- **TASK OBJECTIVE**
Leaving out all pictures, transcribe the lines below exactly, from the first through the line containing "none -> orange cone J3 level 1".

[Object transformation records]
::::
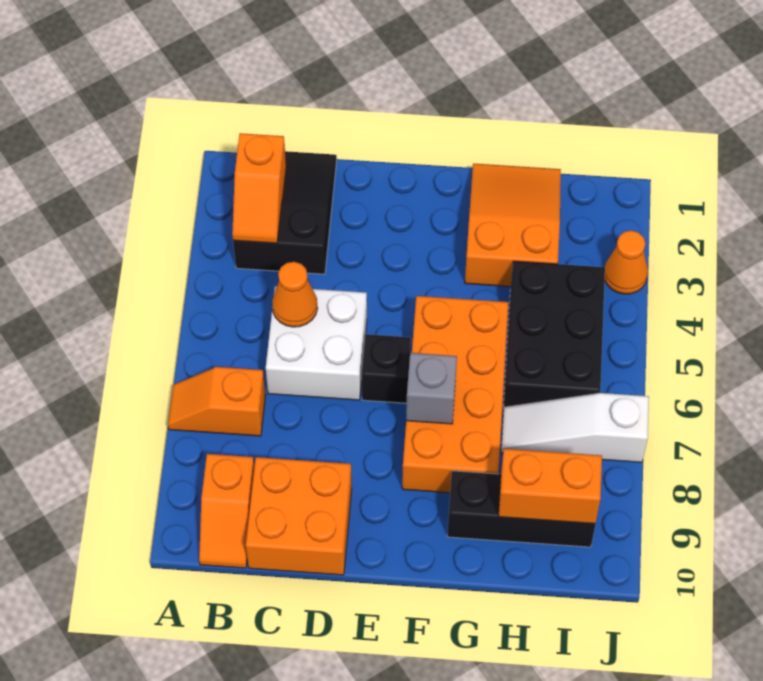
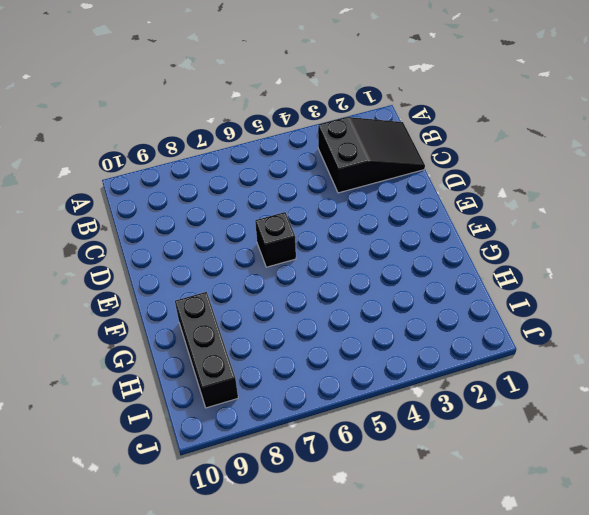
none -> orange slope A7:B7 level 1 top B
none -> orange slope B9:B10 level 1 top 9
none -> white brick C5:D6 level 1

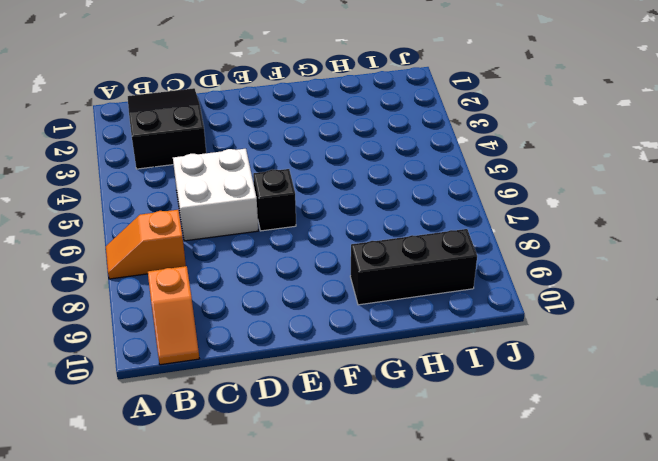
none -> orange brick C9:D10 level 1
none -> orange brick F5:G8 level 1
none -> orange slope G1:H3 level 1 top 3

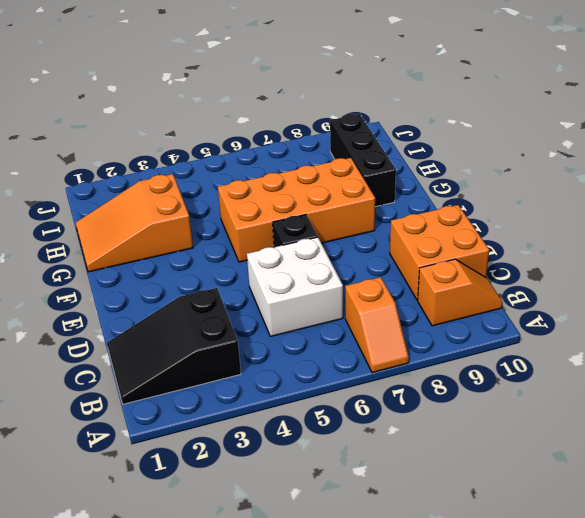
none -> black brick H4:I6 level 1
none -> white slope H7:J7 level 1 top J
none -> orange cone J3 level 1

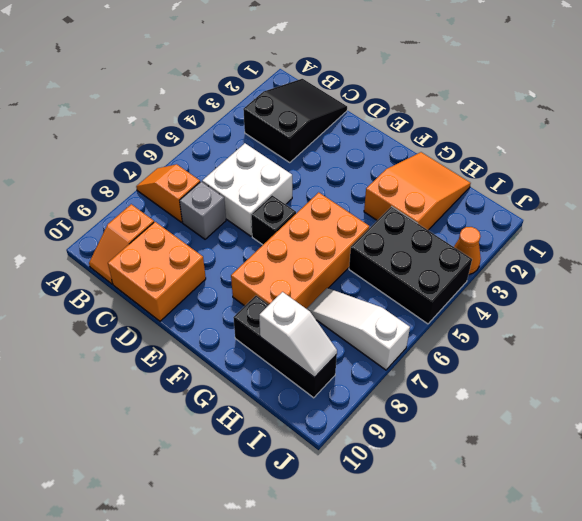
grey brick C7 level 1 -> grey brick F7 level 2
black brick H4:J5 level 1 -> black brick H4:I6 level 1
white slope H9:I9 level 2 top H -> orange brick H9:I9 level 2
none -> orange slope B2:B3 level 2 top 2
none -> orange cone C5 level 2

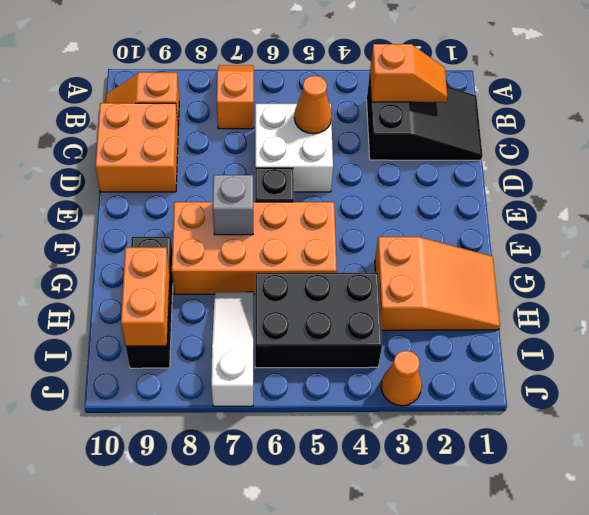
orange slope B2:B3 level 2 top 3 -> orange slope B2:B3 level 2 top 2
::::
- **ANSWER SPACE**
none -> orange slope A7:B7 level 1 top B
none -> orange slope B9:B10 level 1 top 9
none -> white brick C5:D6 level 1

none -> orange brick C9:D10 level 1
none -> orange brick F5:G8 level 1
none -> orange slope G1:H3 level 1 top 3

none -> black brick H4:I6 level 1
none -> white slope H7:J7 level 1 top J
none -> orange cone J3 level 1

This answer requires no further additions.